**Required action:** Copy the entries without a single change. Pictures should be dropped.

--- Data provided ---

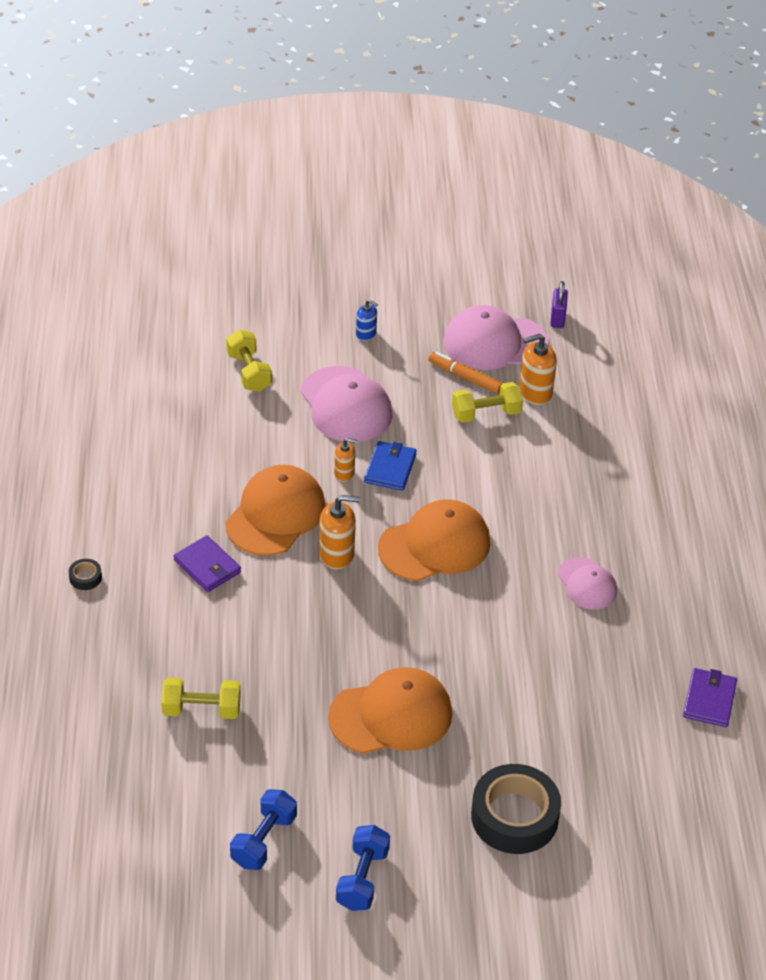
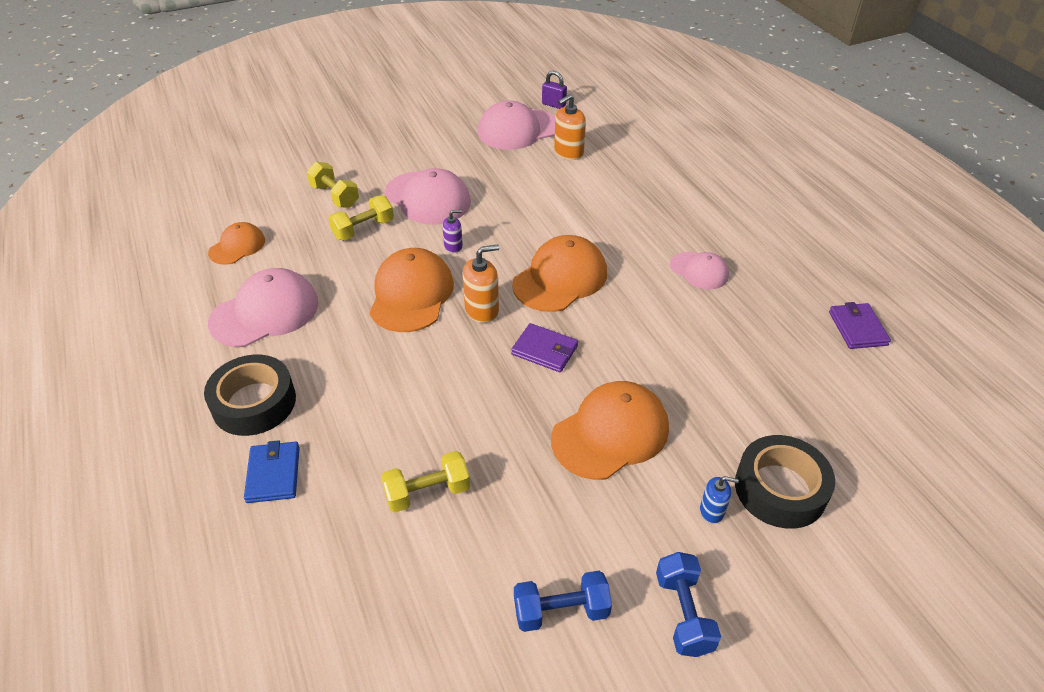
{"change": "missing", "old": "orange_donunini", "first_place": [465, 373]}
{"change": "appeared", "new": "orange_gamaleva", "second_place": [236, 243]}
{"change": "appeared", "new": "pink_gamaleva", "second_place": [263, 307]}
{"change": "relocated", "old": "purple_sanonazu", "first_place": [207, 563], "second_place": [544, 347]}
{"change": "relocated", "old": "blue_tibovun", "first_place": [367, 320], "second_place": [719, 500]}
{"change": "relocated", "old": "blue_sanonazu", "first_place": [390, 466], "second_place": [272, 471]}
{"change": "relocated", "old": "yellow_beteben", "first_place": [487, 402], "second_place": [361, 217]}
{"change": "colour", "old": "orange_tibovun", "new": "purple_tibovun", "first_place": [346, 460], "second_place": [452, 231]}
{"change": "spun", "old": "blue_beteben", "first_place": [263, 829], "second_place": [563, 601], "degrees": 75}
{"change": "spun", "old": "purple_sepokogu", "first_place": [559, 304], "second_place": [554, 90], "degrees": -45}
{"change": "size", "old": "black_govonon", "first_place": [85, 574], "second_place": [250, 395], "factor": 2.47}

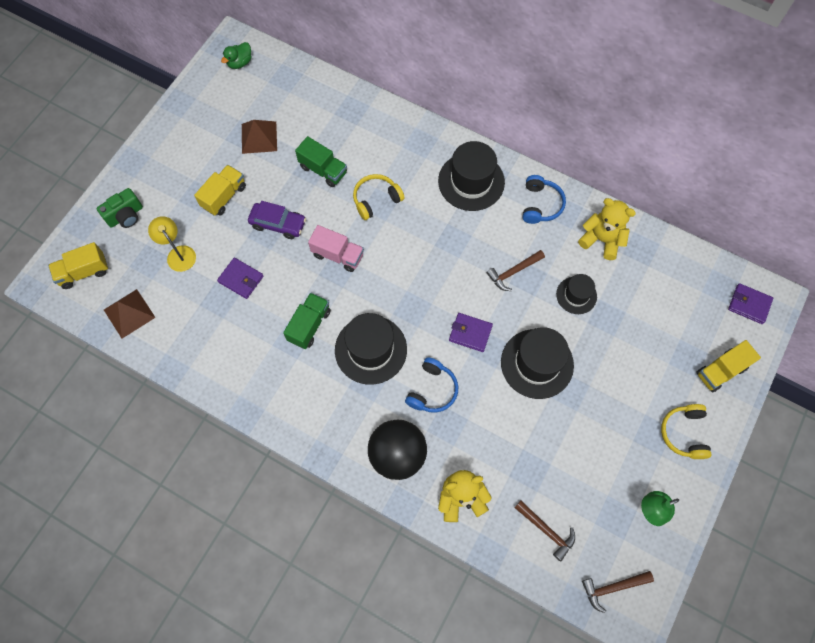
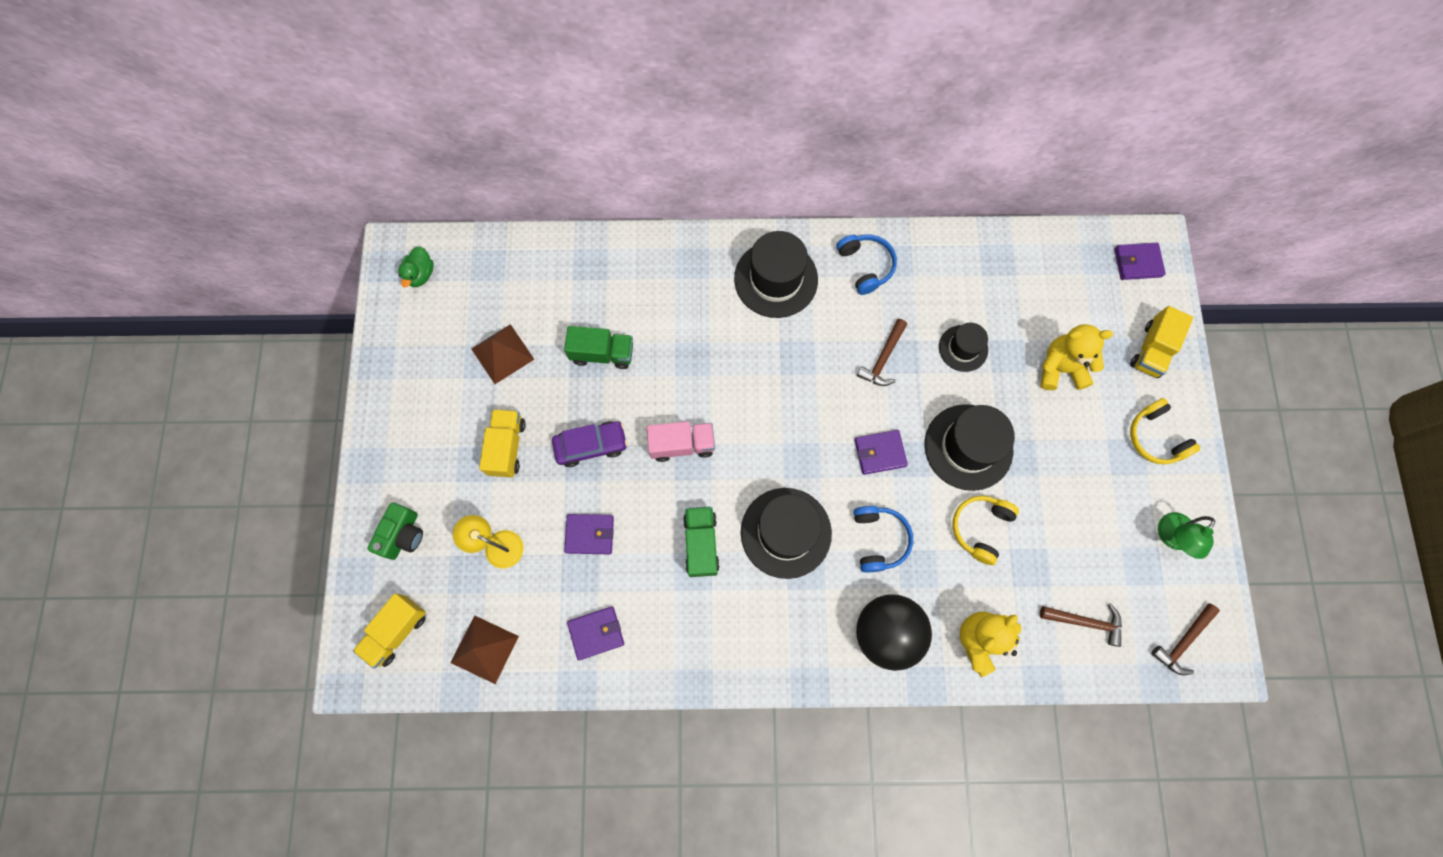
{"change": "appeared", "new": "purple_sanonazu", "second_place": [595, 633]}
{"change": "relocated", "old": "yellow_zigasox", "first_place": [379, 197], "second_place": [985, 530]}
{"change": "relocated", "old": "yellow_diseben", "first_place": [607, 229], "second_place": [1077, 357]}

---

**Result for this exercise:**
{"change": "missing", "old": "orange_donunini", "first_place": [465, 373]}
{"change": "appeared", "new": "orange_gamaleva", "second_place": [236, 243]}
{"change": "appeared", "new": "pink_gamaleva", "second_place": [263, 307]}
{"change": "relocated", "old": "purple_sanonazu", "first_place": [207, 563], "second_place": [544, 347]}
{"change": "relocated", "old": "blue_tibovun", "first_place": [367, 320], "second_place": [719, 500]}
{"change": "relocated", "old": "blue_sanonazu", "first_place": [390, 466], "second_place": [272, 471]}
{"change": "relocated", "old": "yellow_beteben", "first_place": [487, 402], "second_place": [361, 217]}
{"change": "colour", "old": "orange_tibovun", "new": "purple_tibovun", "first_place": [346, 460], "second_place": [452, 231]}
{"change": "spun", "old": "blue_beteben", "first_place": [263, 829], "second_place": [563, 601], "degrees": 75}
{"change": "spun", "old": "purple_sepokogu", "first_place": [559, 304], "second_place": [554, 90], "degrees": -45}
{"change": "size", "old": "black_govonon", "first_place": [85, 574], "second_place": [250, 395], "factor": 2.47}

{"change": "appeared", "new": "purple_sanonazu", "second_place": [595, 633]}
{"change": "relocated", "old": "yellow_zigasox", "first_place": [379, 197], "second_place": [985, 530]}
{"change": "relocated", "old": "yellow_diseben", "first_place": [607, 229], "second_place": [1077, 357]}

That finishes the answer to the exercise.